> **Assignment**
Pull every line containing "green" from the entries.
::::
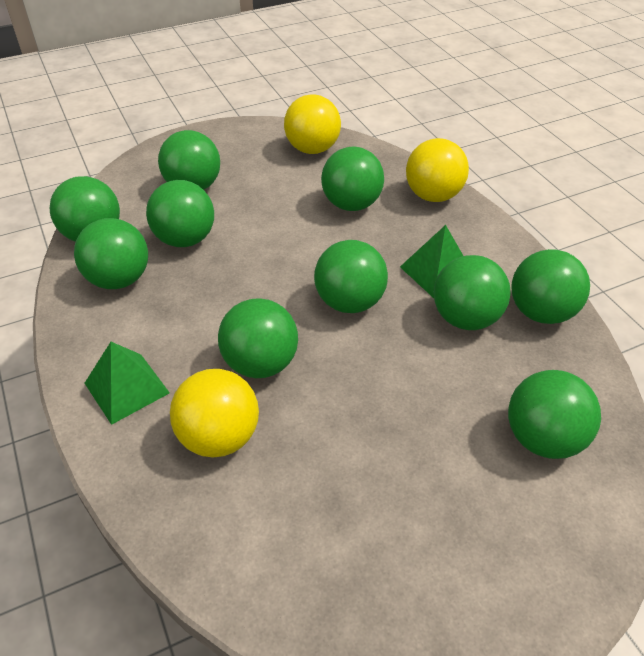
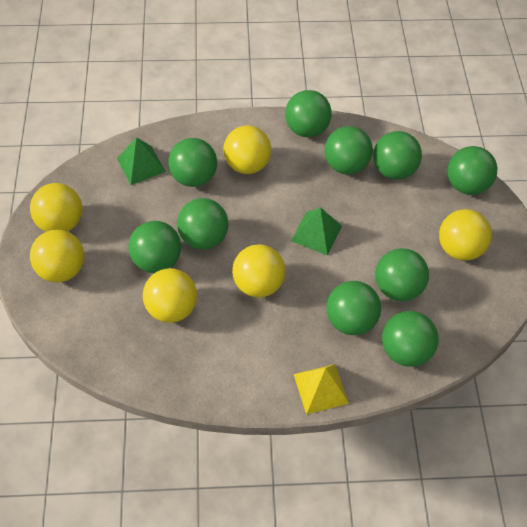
yellow ball: 3 -> 6
yellow pyramid: 0 -> 1

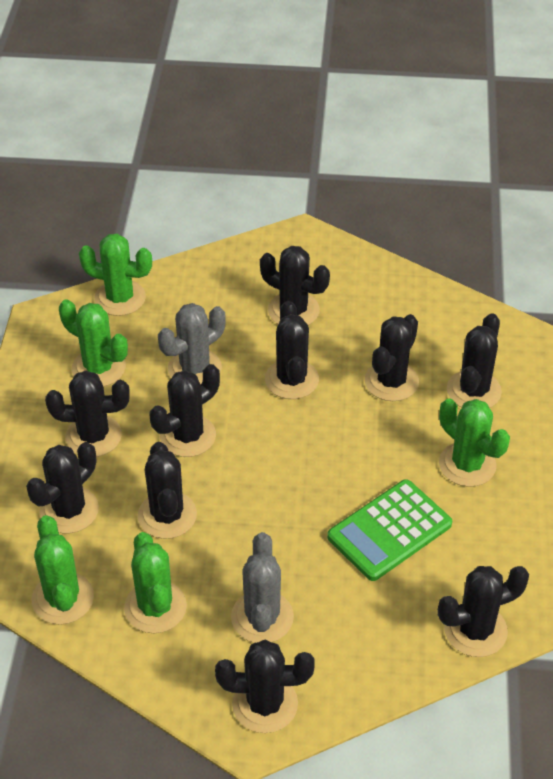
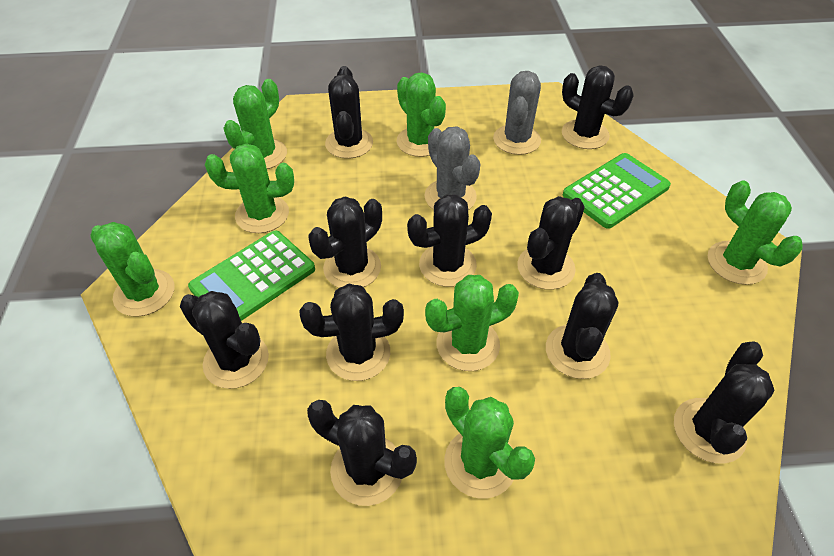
green cactus: 5 -> 7
green calculator: 1 -> 2

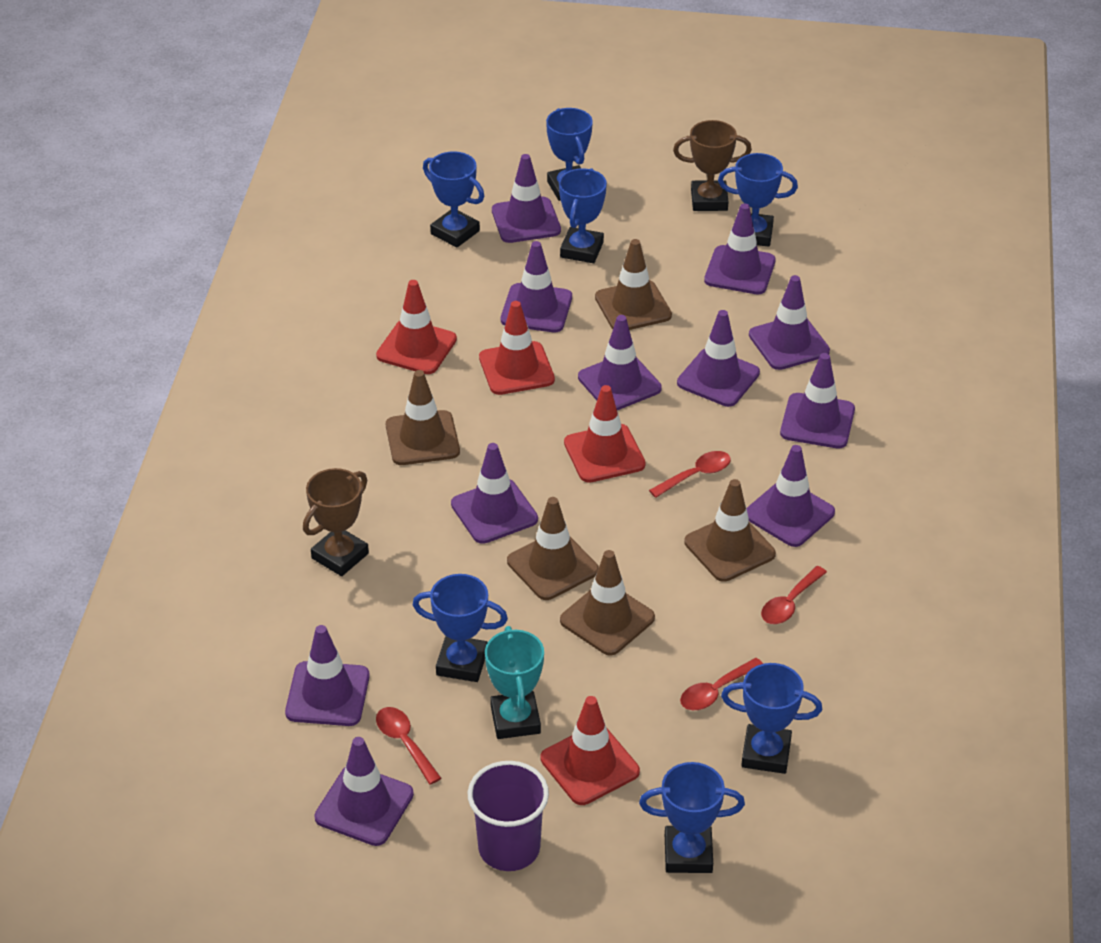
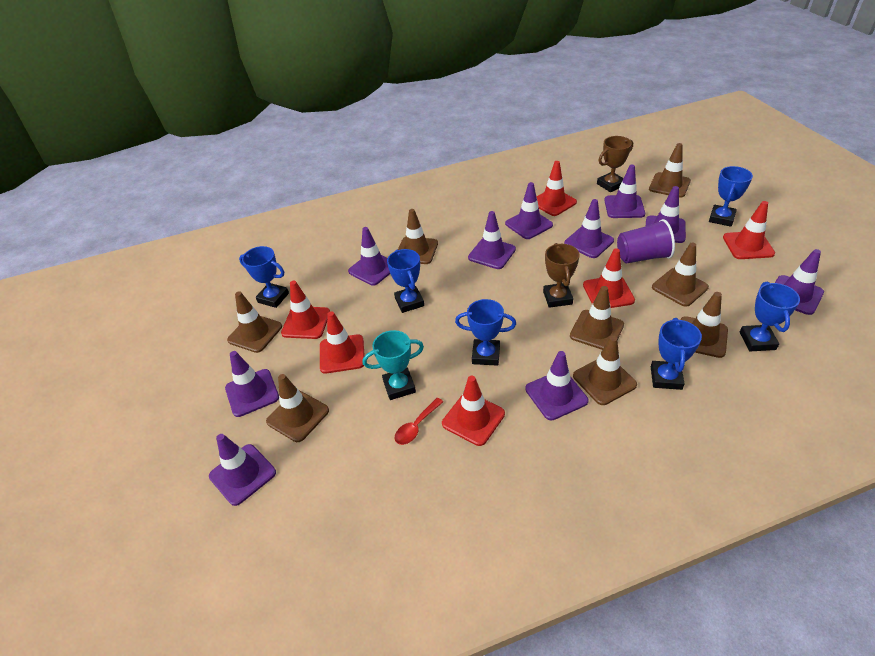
blue trophy: 7 -> 6
brown traffic cone: 5 -> 8
purple traffic cone: 11 -> 10
red spoon: 4 -> 1
red traffic cone: 4 -> 6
::::
> **Problem solution**
green cactus: 5 -> 7
green calculator: 1 -> 2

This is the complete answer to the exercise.